Collected data:
-------

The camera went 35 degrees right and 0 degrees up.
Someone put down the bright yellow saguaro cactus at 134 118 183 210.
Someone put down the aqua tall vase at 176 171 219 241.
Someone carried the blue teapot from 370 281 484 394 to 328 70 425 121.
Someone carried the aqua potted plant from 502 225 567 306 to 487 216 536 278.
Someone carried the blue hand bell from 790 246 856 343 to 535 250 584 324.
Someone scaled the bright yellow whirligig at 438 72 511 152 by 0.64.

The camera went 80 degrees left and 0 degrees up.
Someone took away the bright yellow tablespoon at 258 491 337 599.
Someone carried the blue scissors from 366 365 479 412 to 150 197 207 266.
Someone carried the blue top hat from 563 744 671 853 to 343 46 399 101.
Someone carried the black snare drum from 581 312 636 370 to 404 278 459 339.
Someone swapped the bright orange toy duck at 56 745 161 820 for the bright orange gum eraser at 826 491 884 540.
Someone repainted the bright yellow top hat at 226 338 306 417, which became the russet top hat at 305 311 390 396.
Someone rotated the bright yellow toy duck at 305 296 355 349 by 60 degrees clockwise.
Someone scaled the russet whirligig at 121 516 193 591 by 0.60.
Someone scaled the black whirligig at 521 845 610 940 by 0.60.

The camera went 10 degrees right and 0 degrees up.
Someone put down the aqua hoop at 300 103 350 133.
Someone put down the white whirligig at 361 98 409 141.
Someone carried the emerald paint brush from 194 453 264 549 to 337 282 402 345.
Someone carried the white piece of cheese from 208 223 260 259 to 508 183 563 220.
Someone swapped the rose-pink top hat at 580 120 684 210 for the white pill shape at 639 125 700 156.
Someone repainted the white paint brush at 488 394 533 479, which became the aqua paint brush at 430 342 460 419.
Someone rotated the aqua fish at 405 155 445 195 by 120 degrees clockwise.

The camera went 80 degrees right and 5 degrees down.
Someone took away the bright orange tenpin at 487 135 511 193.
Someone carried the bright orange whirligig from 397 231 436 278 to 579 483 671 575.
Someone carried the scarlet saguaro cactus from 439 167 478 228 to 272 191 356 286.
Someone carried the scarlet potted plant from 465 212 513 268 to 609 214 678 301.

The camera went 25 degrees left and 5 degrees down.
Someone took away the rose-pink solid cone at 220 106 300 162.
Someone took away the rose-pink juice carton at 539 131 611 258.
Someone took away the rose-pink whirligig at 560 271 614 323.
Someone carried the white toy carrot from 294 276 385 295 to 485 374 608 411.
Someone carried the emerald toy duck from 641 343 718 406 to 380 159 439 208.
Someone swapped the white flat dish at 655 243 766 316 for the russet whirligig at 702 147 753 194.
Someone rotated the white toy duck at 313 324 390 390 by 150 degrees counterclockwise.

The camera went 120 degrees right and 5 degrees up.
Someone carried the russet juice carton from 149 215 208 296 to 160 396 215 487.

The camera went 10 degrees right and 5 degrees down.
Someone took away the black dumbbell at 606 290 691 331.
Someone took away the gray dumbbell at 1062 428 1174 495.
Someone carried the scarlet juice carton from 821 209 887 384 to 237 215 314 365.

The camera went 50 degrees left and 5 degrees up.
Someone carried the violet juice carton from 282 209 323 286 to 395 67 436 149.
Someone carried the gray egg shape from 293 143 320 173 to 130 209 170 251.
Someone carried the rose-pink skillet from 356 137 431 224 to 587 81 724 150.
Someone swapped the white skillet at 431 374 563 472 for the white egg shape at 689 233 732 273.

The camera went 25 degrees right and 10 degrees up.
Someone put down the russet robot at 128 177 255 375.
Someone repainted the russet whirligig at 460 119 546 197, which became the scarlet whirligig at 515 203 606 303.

-------

The answer should consist of the lines from the first line of the entries through the line with "Someone carried the blue hand", copied exactly.

The camera went 35 degrees right and 0 degrees up.
Someone put down the bright yellow saguaro cactus at 134 118 183 210.
Someone put down the aqua tall vase at 176 171 219 241.
Someone carried the blue teapot from 370 281 484 394 to 328 70 425 121.
Someone carried the aqua potted plant from 502 225 567 306 to 487 216 536 278.
Someone carried the blue hand bell from 790 246 856 343 to 535 250 584 324.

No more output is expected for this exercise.